**Work item:**
Reproduction of part of the material below, pictures omitted: copy exactly, and only, the lines starting with the one with "The camera went 45" and going on through the one with "The camera went 30 degrees right and 10".

**Supplied information:**
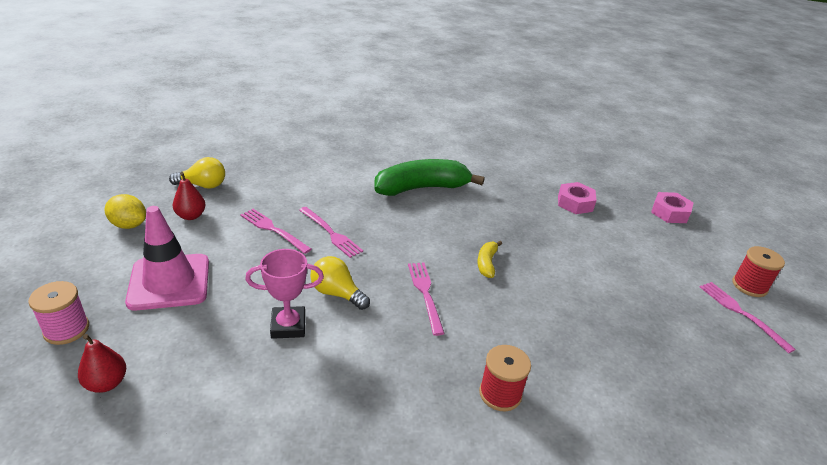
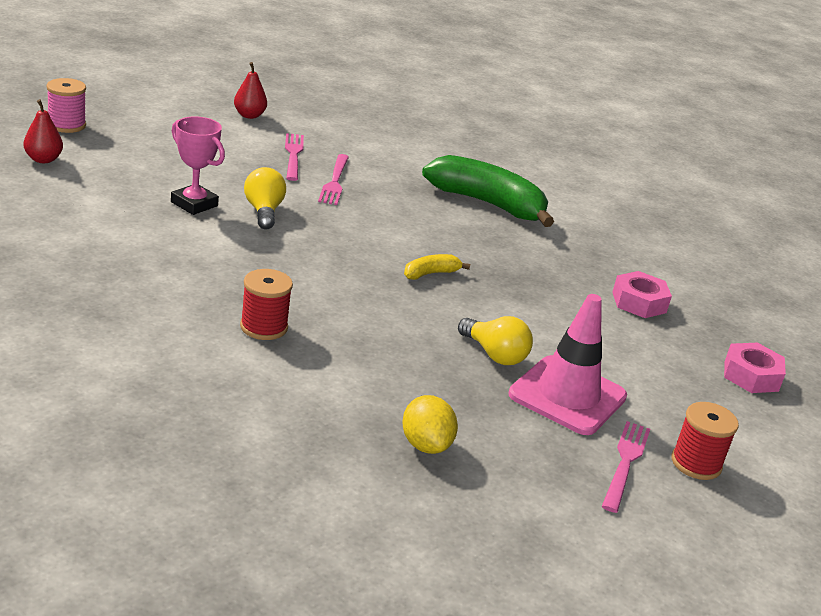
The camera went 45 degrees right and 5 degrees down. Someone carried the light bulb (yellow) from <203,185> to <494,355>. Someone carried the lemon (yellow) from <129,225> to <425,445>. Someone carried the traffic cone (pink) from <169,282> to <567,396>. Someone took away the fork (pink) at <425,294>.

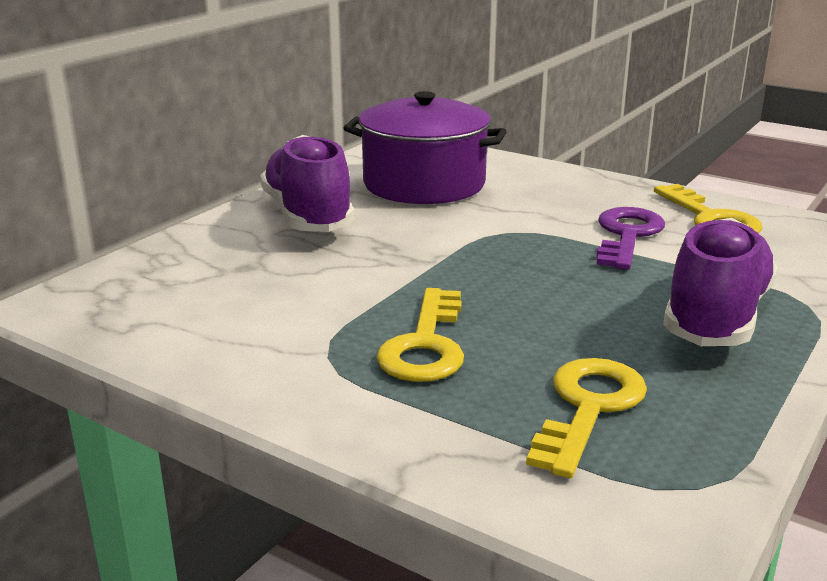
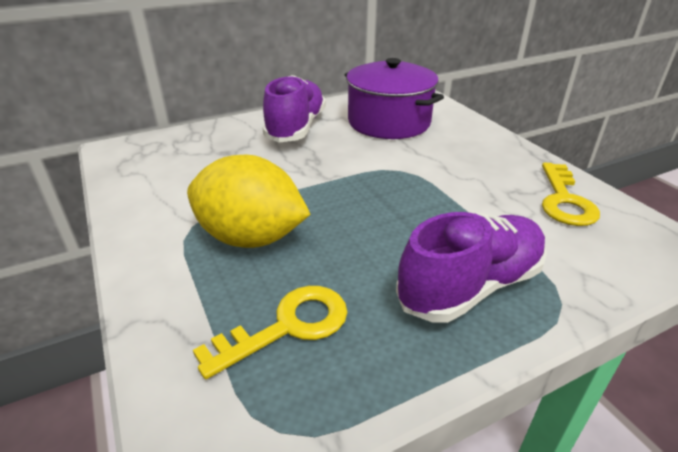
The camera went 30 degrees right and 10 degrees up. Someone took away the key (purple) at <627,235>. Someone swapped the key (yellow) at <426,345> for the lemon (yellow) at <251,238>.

...

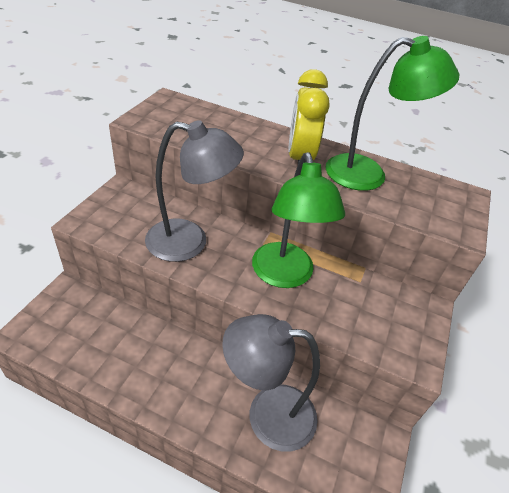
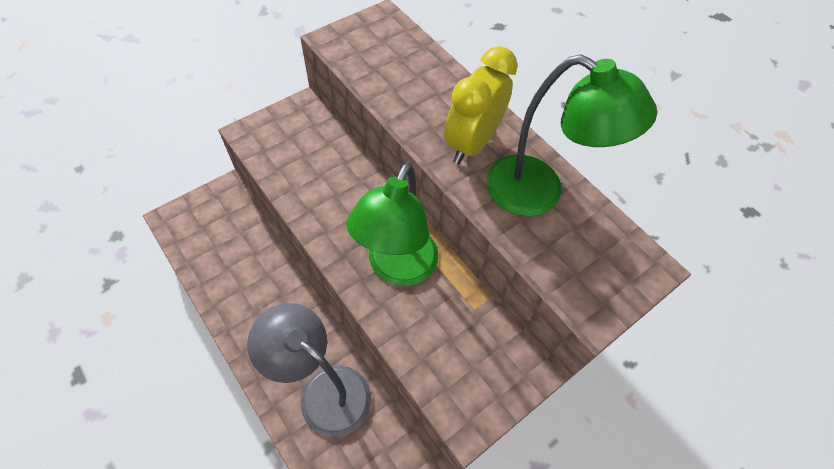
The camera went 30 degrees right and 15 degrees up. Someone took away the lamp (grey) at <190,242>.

**Finished exercise:**
The camera went 45 degrees right and 5 degrees down. Someone carried the light bulb (yellow) from <203,185> to <494,355>. Someone carried the lemon (yellow) from <129,225> to <425,445>. Someone carried the traffic cone (pink) from <169,282> to <567,396>. Someone took away the fork (pink) at <425,294>.

The camera went 30 degrees right and 10 degrees up. Someone took away the key (purple) at <627,235>. Someone swapped the key (yellow) at <426,345> for the lemon (yellow) at <251,238>.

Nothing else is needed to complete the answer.